Records
▬▬▬

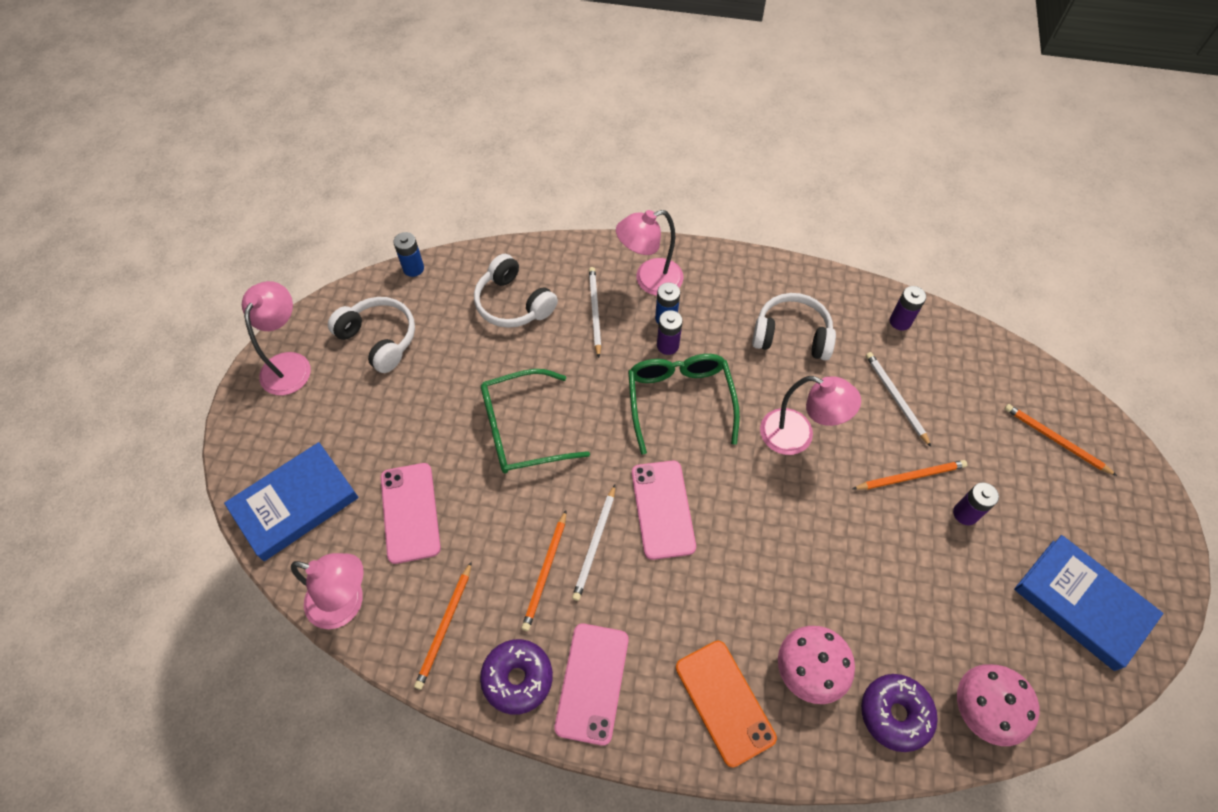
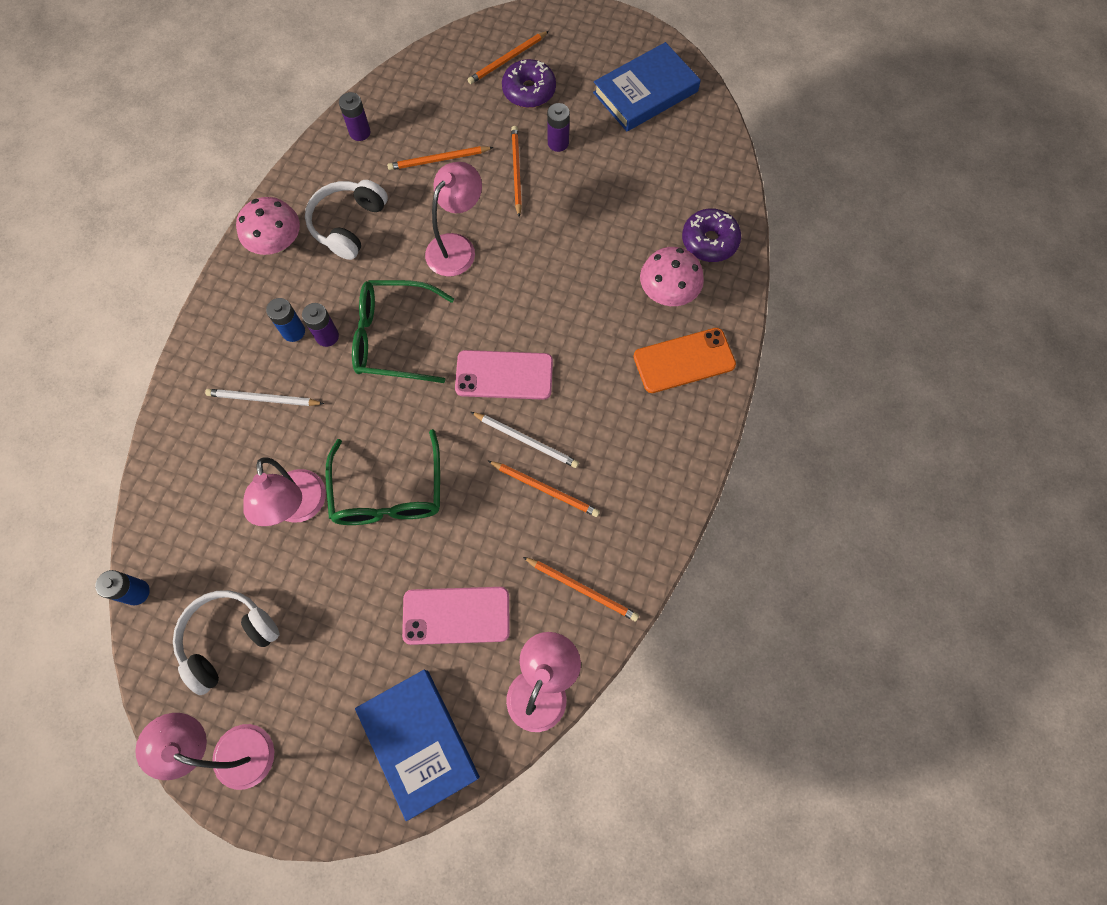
camera: 80 degrees left, 10 degrees up
white headphones [474,254,558,328] -> none
purple donut [480,639,553,715] -> purple donut moved to [502,59,556,108]
pink phone [554,624,629,746] -> none
pink lamp [616,210,683,296] -> pink lamp moved to [243,457,326,526]
white pencil [866,352,931,447] -> orange pencil [387,146,494,170]
pink mushroom [957,664,1040,746] -> pink mushroom moved to [236,197,300,255]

▬▬▬

The problem
All lines from the line holding "pink phone [554,624,629,746] -> none" through the end of the records above need to be transcribed exactly, and no other text should appear.

The completed task
pink phone [554,624,629,746] -> none
pink lamp [616,210,683,296] -> pink lamp moved to [243,457,326,526]
white pencil [866,352,931,447] -> orange pencil [387,146,494,170]
pink mushroom [957,664,1040,746] -> pink mushroom moved to [236,197,300,255]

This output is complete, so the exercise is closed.